◆ EXERCISE
The records that follow are to be given again exactly. Do not carry over any image.

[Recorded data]
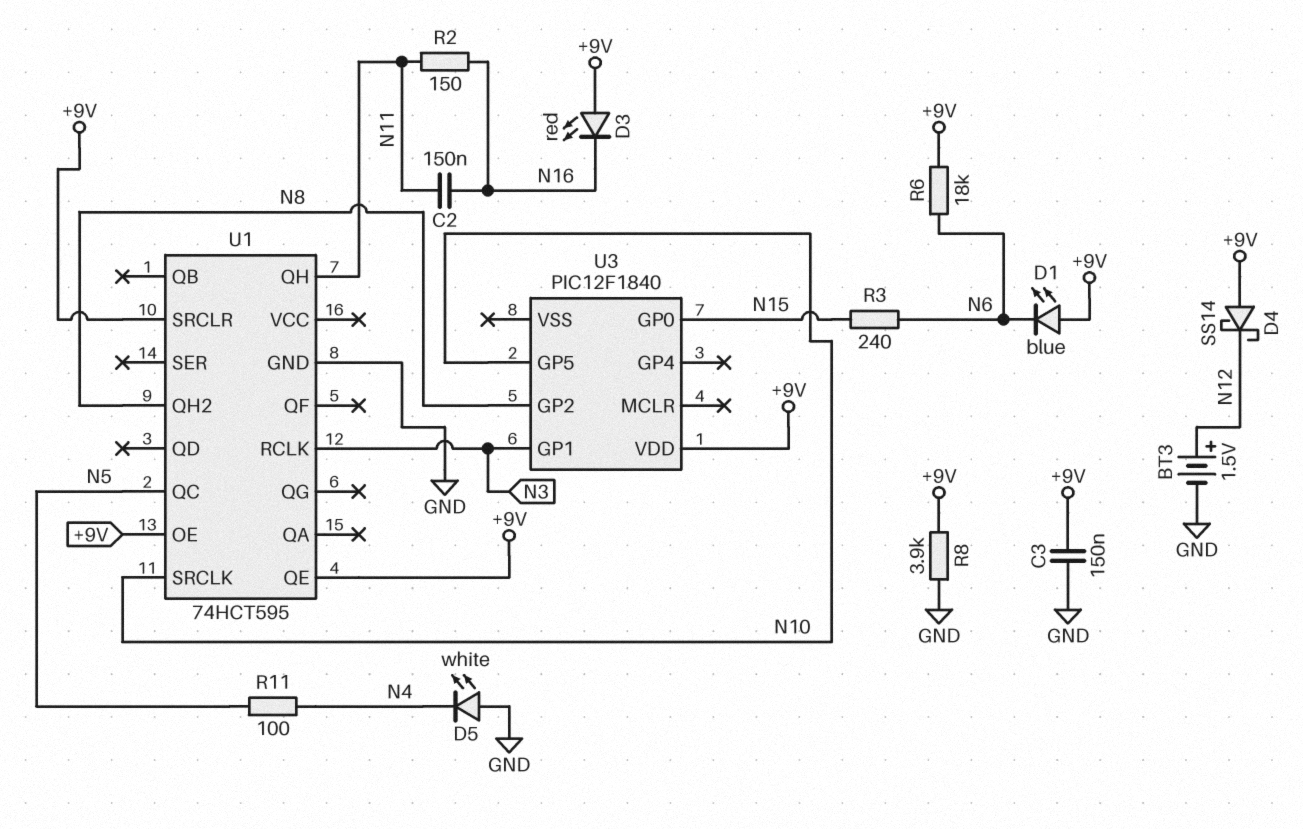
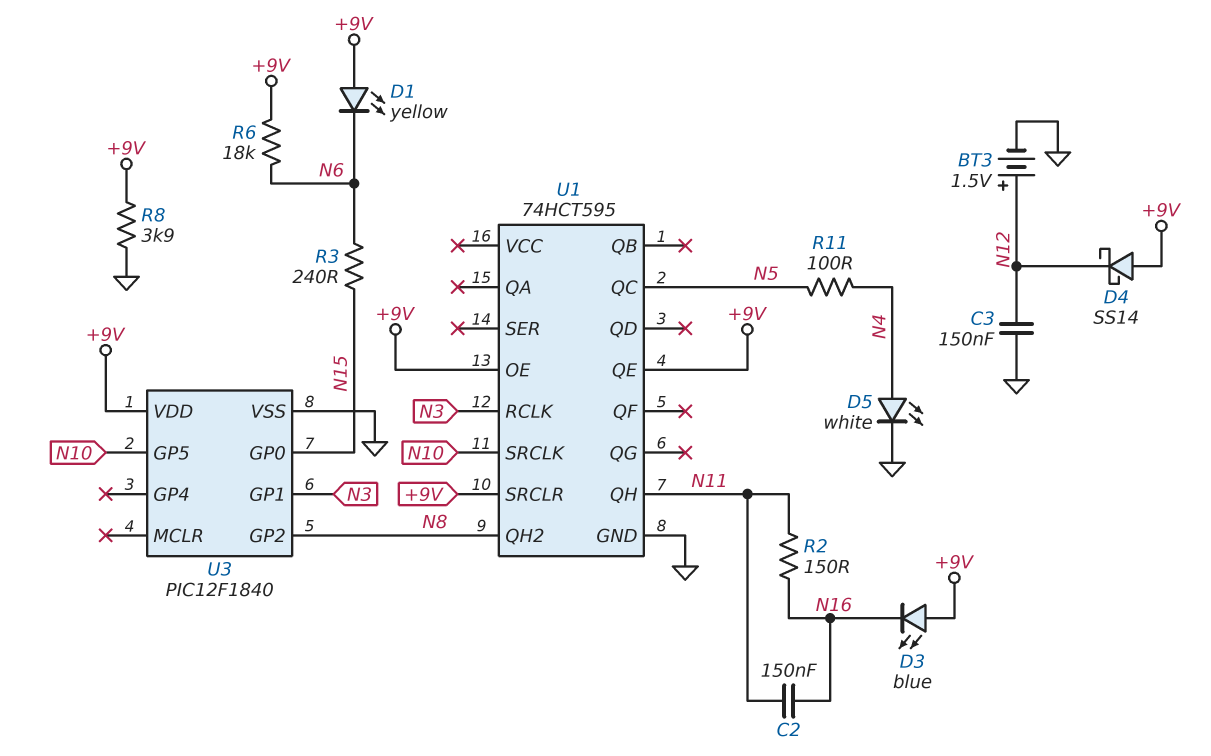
C3: 150nF (+9V, GND) -> 150nF (GND, N12)
D1: LED blue (A +9V, K N6) -> LED yellow (A +9V, K N6)
D3: LED red (A +9V, K N16) -> LED blue (A +9V, K N16)
D5: LED white (A GND, K N4) -> LED white (A N4, K GND)
U3 pin VSS: none -> GND

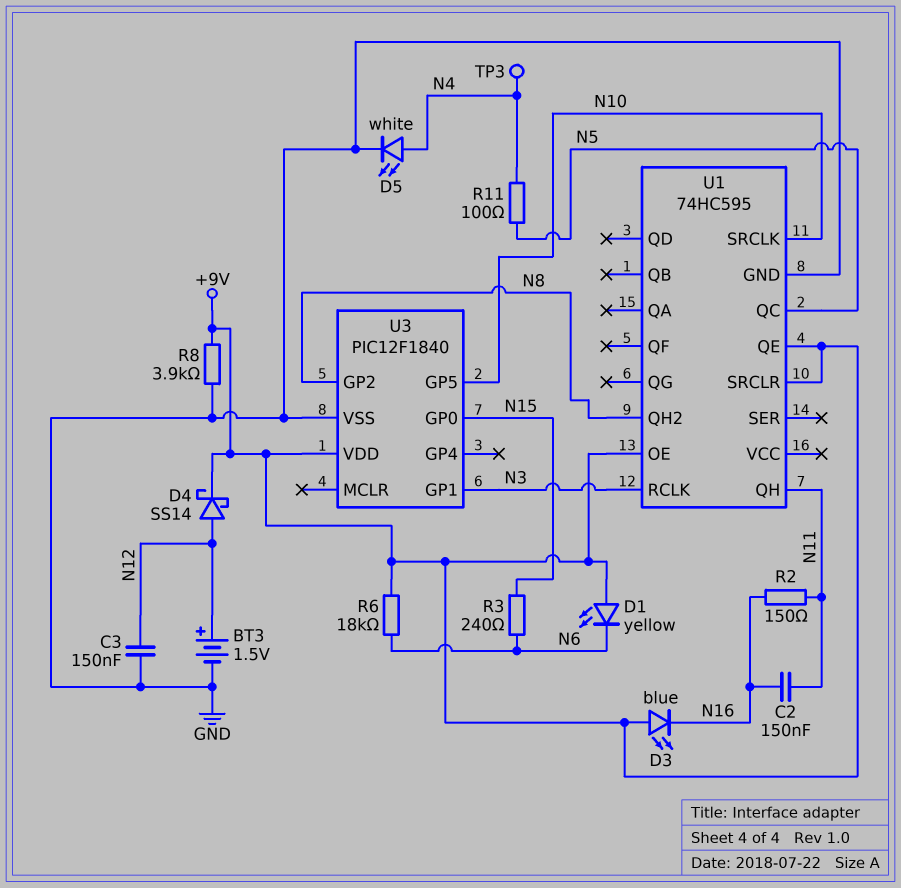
D4: schottky SS14 (A +9V, K N12) -> schottky SS14 (A N12, K +9V)
TP3: none -> test point (N4)
U1: 74HCT595 -> 74HC595

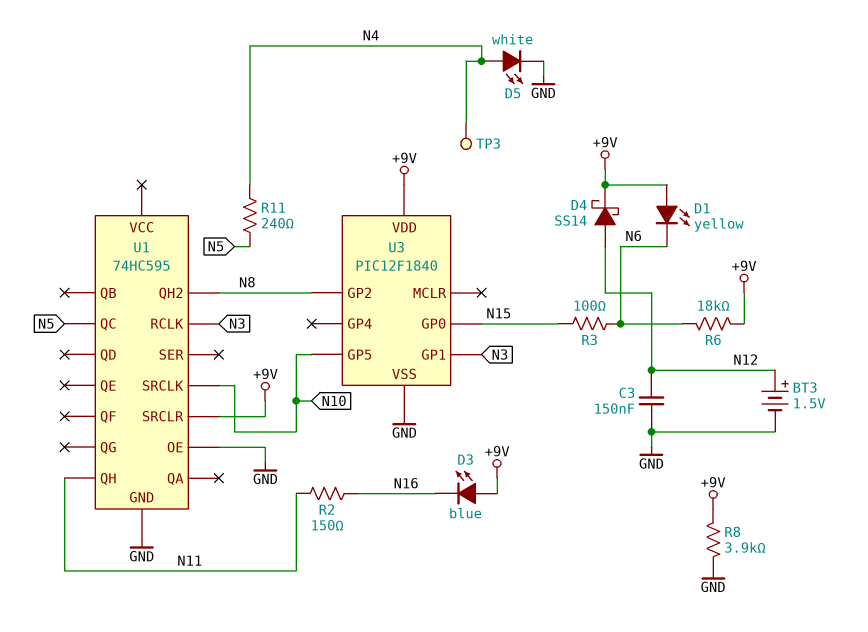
C2: 150nF (N11, N16) -> none
R3: 240 (N6, N15) -> 100 (N6, N15)
R11: 100 (N4, N5) -> 240 (N4, N5)
U1 pin OE: +9V -> GND
U1 pin QE: +9V -> none

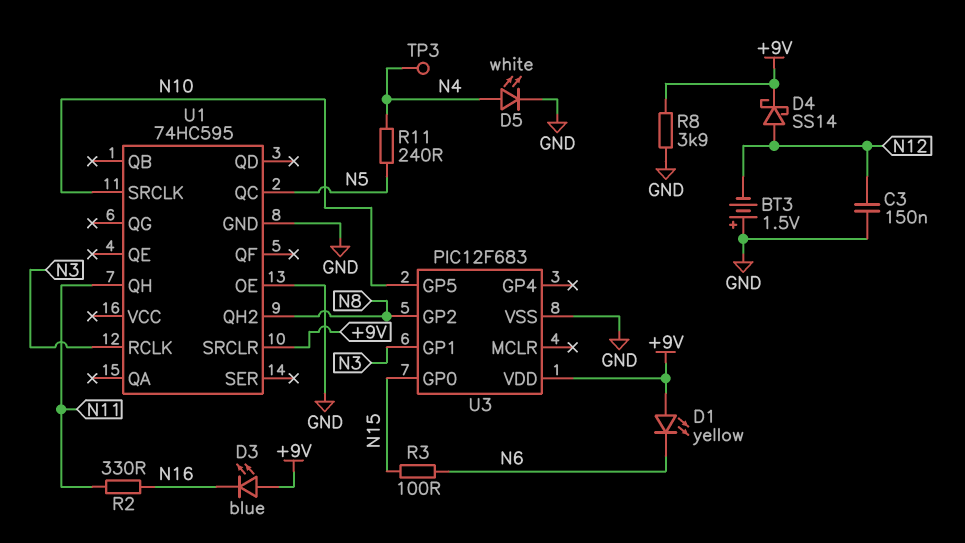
BT3: 1.5V (plus N12, minus GND) -> 1.5V (plus GND, minus N12)
R2: 150 (N11, N16) -> 330 (N11, N16)
R6: 18k (+9V, N6) -> none
U3: PIC12F1840 -> PIC12F683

◆ YOUR SOLUTION
C3: 150nF (+9V, GND) -> 150nF (GND, N12)
D1: LED blue (A +9V, K N6) -> LED yellow (A +9V, K N6)
D3: LED red (A +9V, K N16) -> LED blue (A +9V, K N16)
D5: LED white (A GND, K N4) -> LED white (A N4, K GND)
U3 pin VSS: none -> GND

D4: schottky SS14 (A +9V, K N12) -> schottky SS14 (A N12, K +9V)
TP3: none -> test point (N4)
U1: 74HCT595 -> 74HC595

C2: 150nF (N11, N16) -> none
R3: 240 (N6, N15) -> 100 (N6, N15)
R11: 100 (N4, N5) -> 240 (N4, N5)
U1 pin OE: +9V -> GND
U1 pin QE: +9V -> none

BT3: 1.5V (plus N12, minus GND) -> 1.5V (plus GND, minus N12)
R2: 150 (N11, N16) -> 330 (N11, N16)
R6: 18k (+9V, N6) -> none
U3: PIC12F1840 -> PIC12F683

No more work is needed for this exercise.